Exercise objective =
Scan the entries below, and for each line that includes the word "bear", make a copy.

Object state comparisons
+++

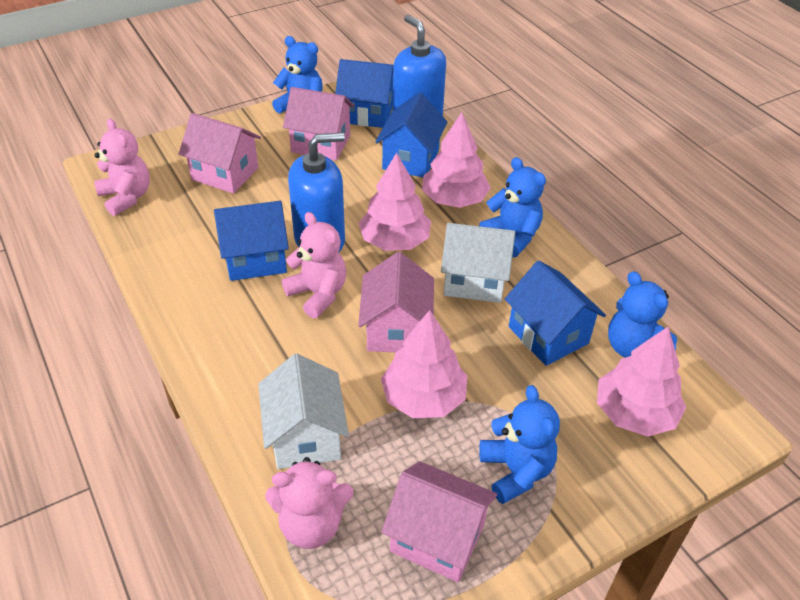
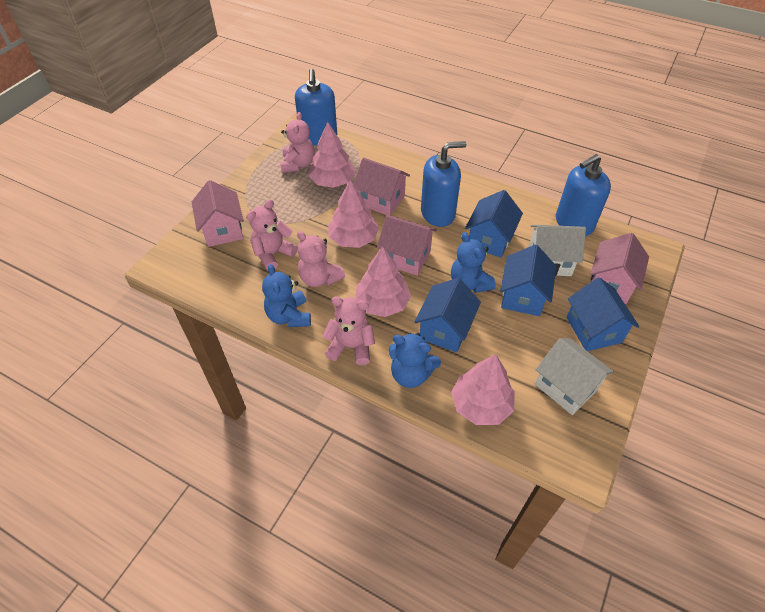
blue soap dispenser: 2 -> 3
blue teddy bear: 4 -> 3
pink teddy bear: 3 -> 4

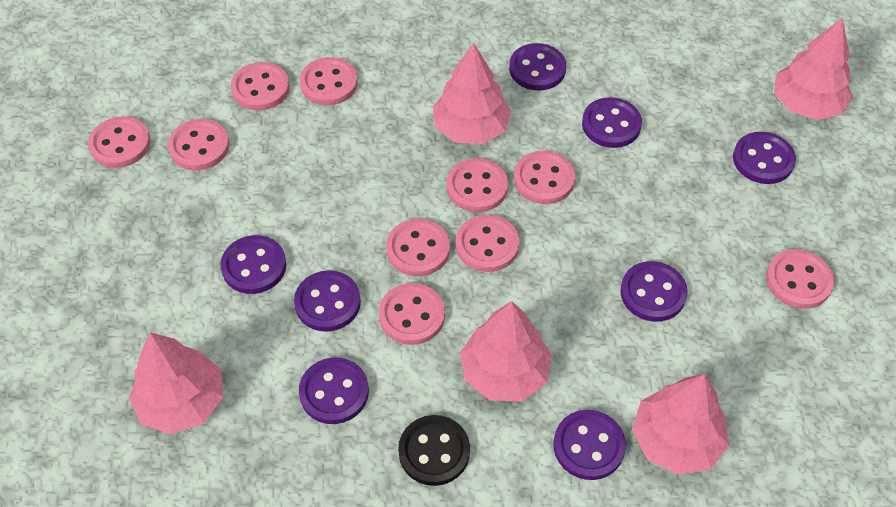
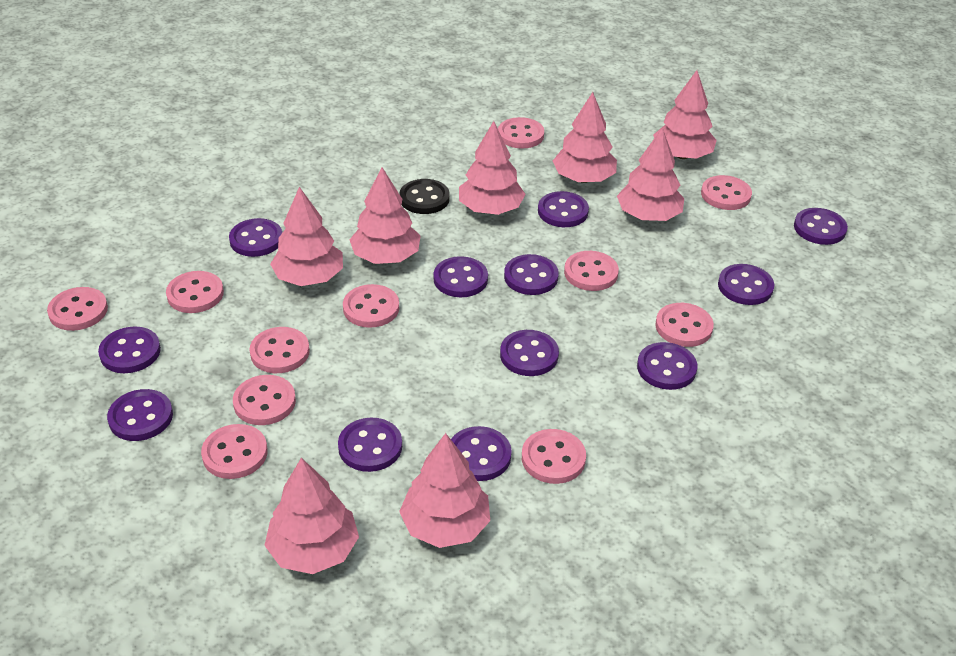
pink button: 10 -> 11
pink tree: 5 -> 8
purple button: 8 -> 12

+++

Response to this task =
blue teddy bear: 4 -> 3
pink teddy bear: 3 -> 4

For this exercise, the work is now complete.